** Opening Extracted material block **

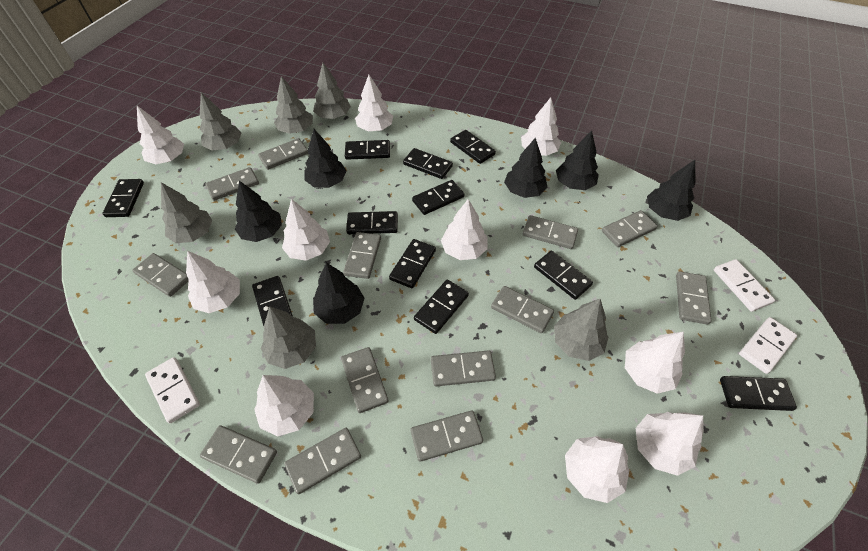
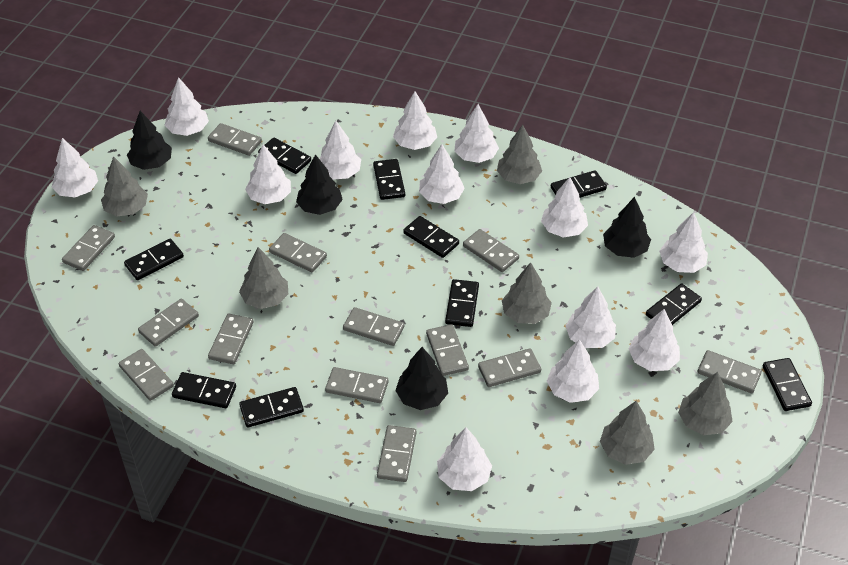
black domino: 11 -> 10
black tree: 6 -> 4
white domino: 3 -> 0
white tree: 10 -> 13

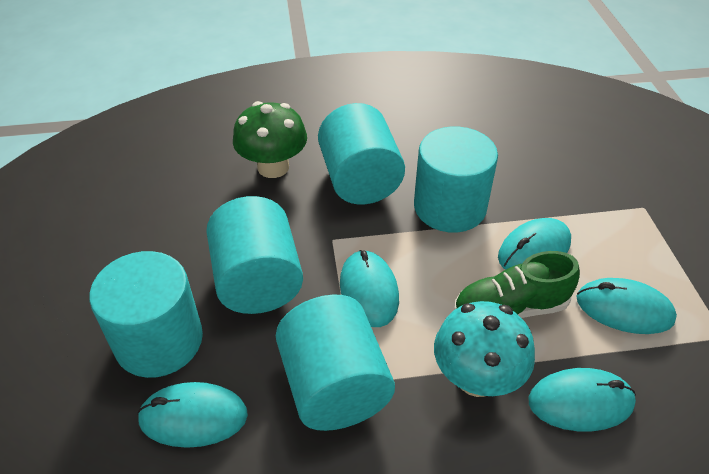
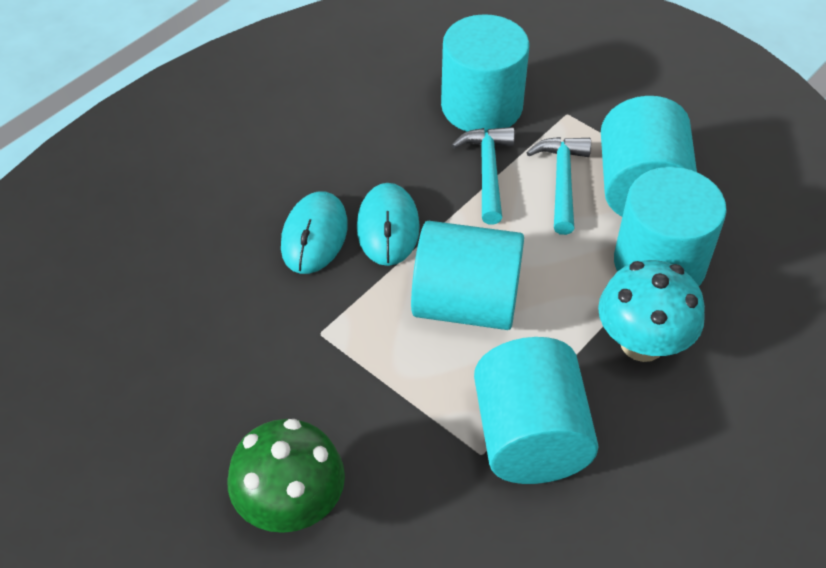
green shoe: 1 -> 0
turquoise hammer: 0 -> 2
turquoise mouse: 5 -> 2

** Closing Extracted material block **

What needs to be done: Before duplicating the entries above, strip out the pictures and keep the rest exact.

Written solution:
black domino: 11 -> 10
black tree: 6 -> 4
white domino: 3 -> 0
white tree: 10 -> 13

green shoe: 1 -> 0
turquoise hammer: 0 -> 2
turquoise mouse: 5 -> 2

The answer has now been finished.